INSTRUCTIONS TO FOLLOW: Exactly as written, reproduce the lines from the beginning of the data through the line containing "- → padlock/russet 466 257 32 46"; the pictures are not reproduced.
[Opening DATA SECTION section]
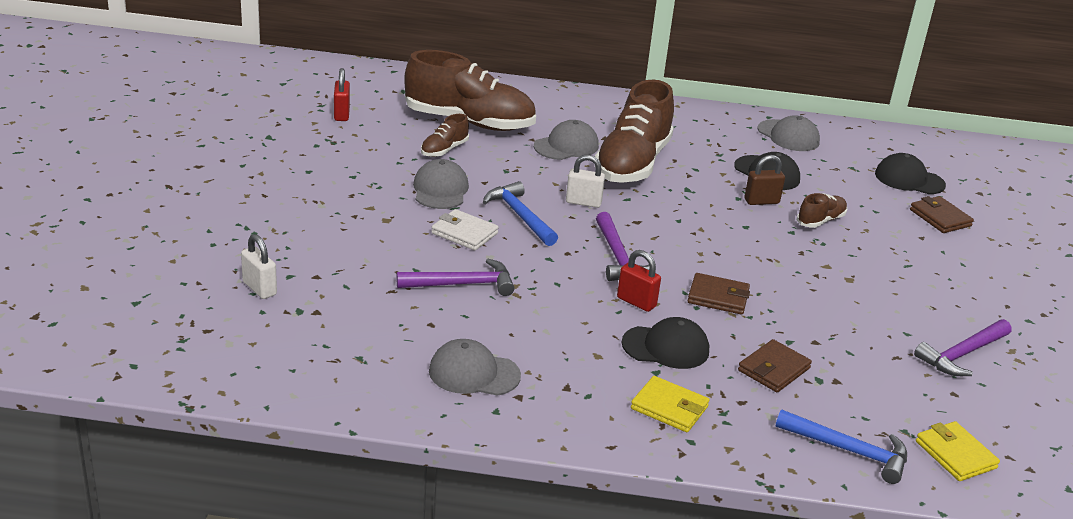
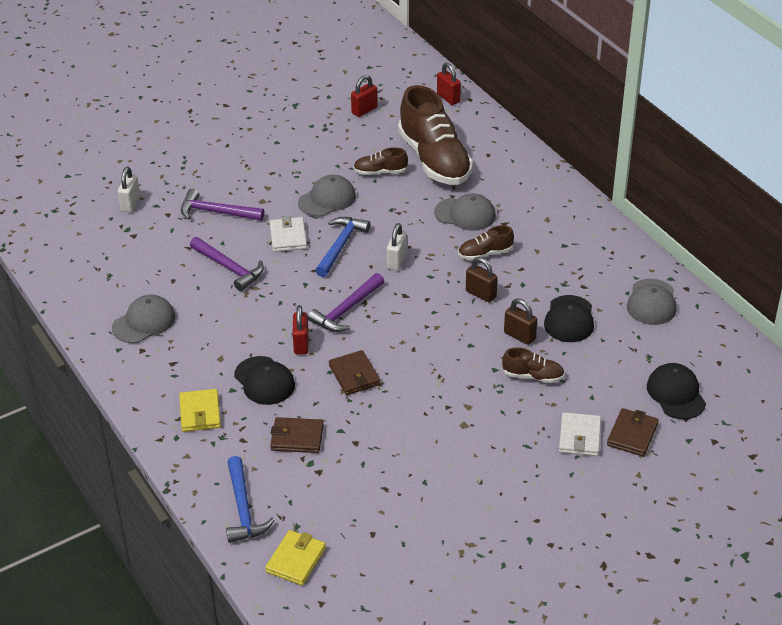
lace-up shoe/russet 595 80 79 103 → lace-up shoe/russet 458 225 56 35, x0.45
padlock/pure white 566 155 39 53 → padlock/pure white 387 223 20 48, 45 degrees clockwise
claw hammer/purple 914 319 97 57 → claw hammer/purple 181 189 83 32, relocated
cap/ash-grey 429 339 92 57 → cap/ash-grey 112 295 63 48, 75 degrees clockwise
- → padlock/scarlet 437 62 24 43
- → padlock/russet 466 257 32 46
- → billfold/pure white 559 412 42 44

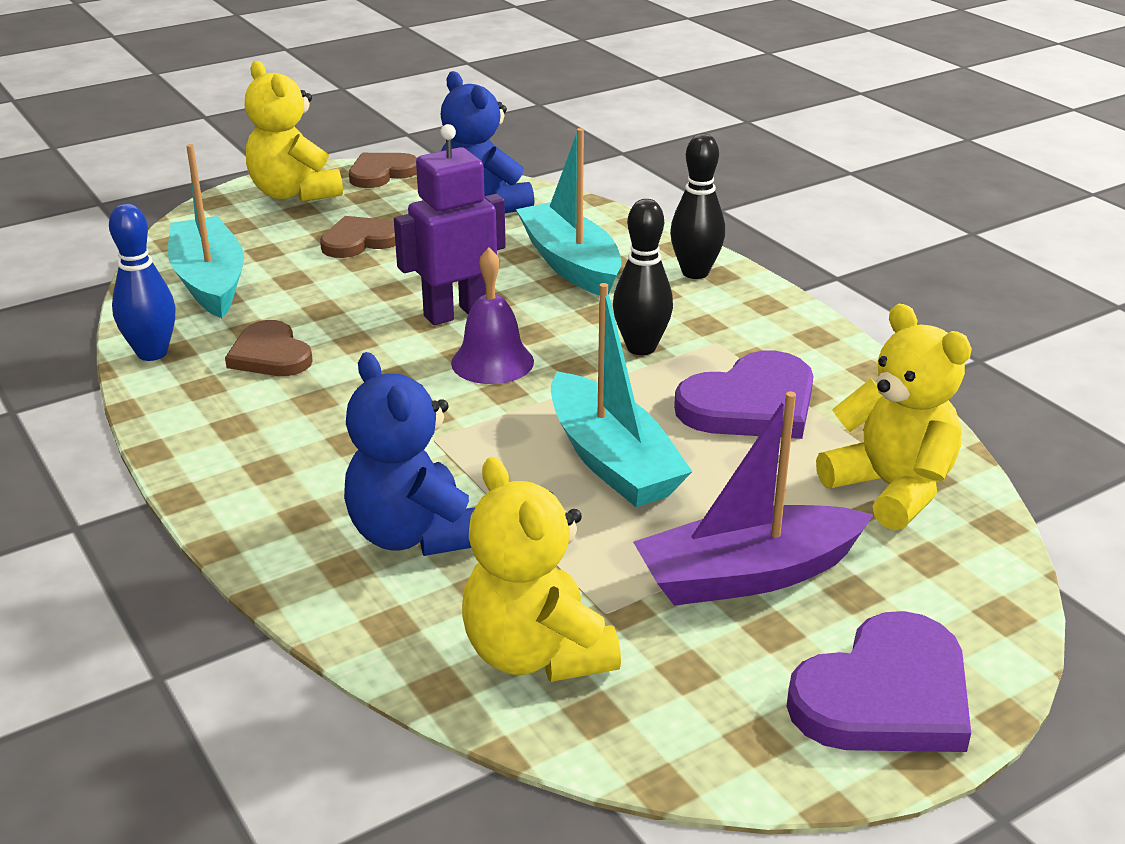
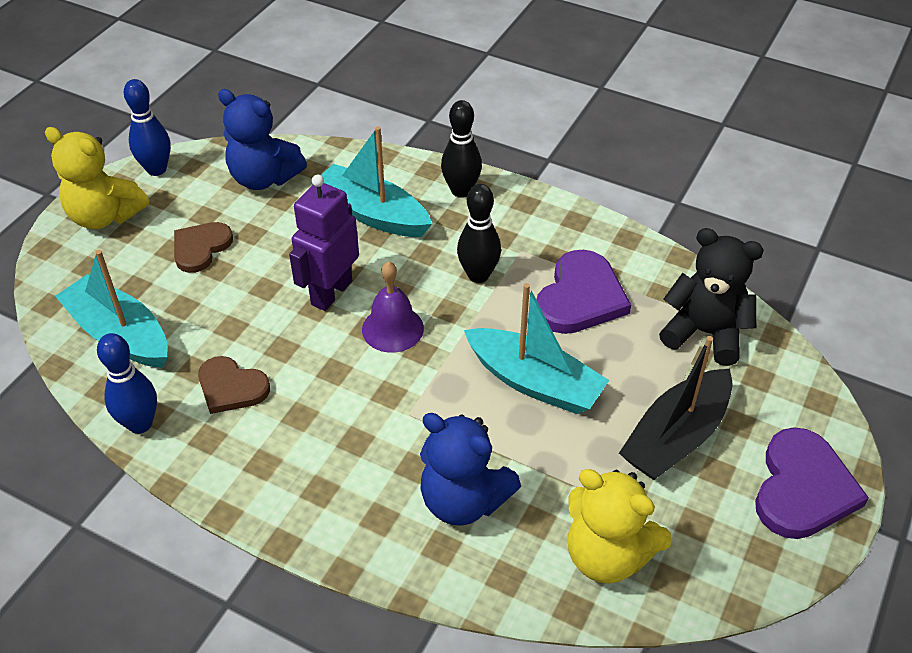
love heart/russet 349 153 68 35 → tenpin/royal blue 124 79 47 97
teddy bear/yellow 816 304 156 227 → teddy bear/black 659 228 105 138
sailboat/purple 633 392 240 214 → sailboat/black 619 336 114 144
[Closing DATA SECTION section]
EXERCISE ANSWER:
lace-up shoe/russet 595 80 79 103 → lace-up shoe/russet 458 225 56 35, x0.45
padlock/pure white 566 155 39 53 → padlock/pure white 387 223 20 48, 45 degrees clockwise
claw hammer/purple 914 319 97 57 → claw hammer/purple 181 189 83 32, relocated
cap/ash-grey 429 339 92 57 → cap/ash-grey 112 295 63 48, 75 degrees clockwise
- → padlock/scarlet 437 62 24 43
- → padlock/russet 466 257 32 46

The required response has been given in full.